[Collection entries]
BEGIN
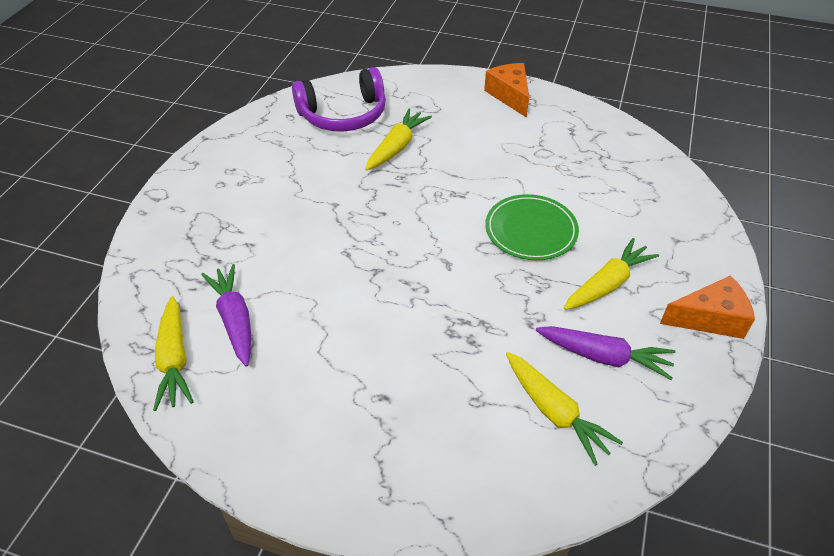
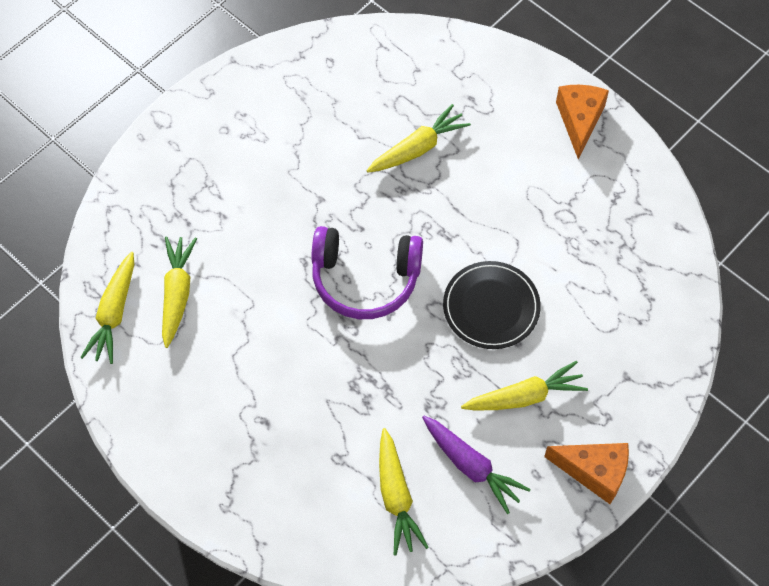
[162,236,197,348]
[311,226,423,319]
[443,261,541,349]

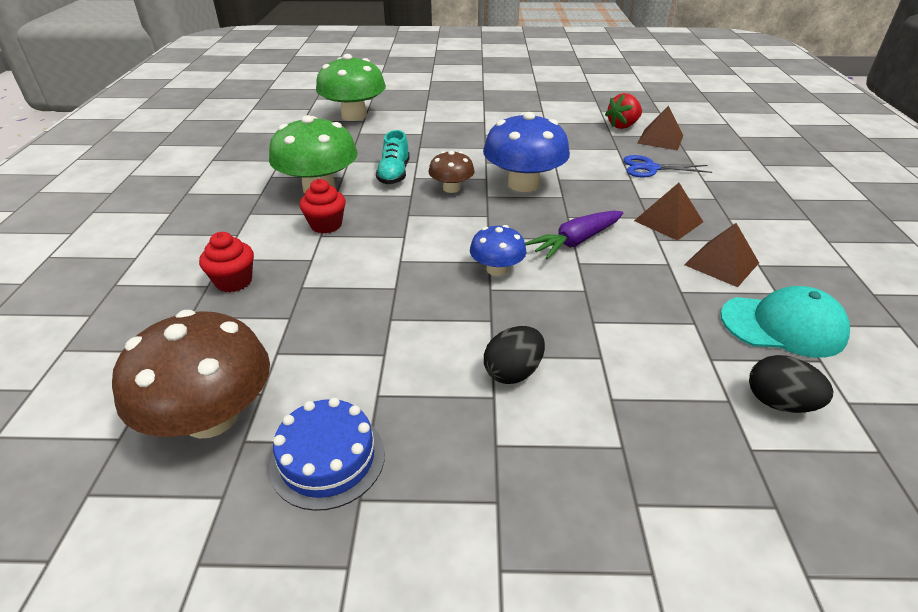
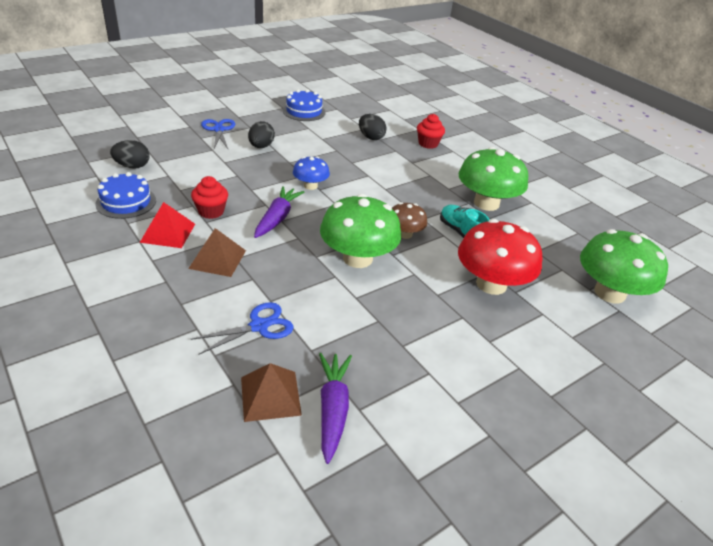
[95,172,156,219]
[140,202,195,248]
[191,176,228,219]
[201,119,235,149]
[319,353,352,464]
[320,194,401,268]
[359,114,386,140]
[458,219,543,295]
[112,310,270,439] (first image)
END
● REQUIRED WORK:
Set down all of the entries precisely and keep the pictures out of the copy.

● SOLUTION BELOW:
[162,236,197,348]
[311,226,423,319]
[443,261,541,349]

[95,172,156,219]
[140,202,195,248]
[191,176,228,219]
[201,119,235,149]
[319,353,352,464]
[320,194,401,268]
[359,114,386,140]
[458,219,543,295]
[112,310,270,439] (first image)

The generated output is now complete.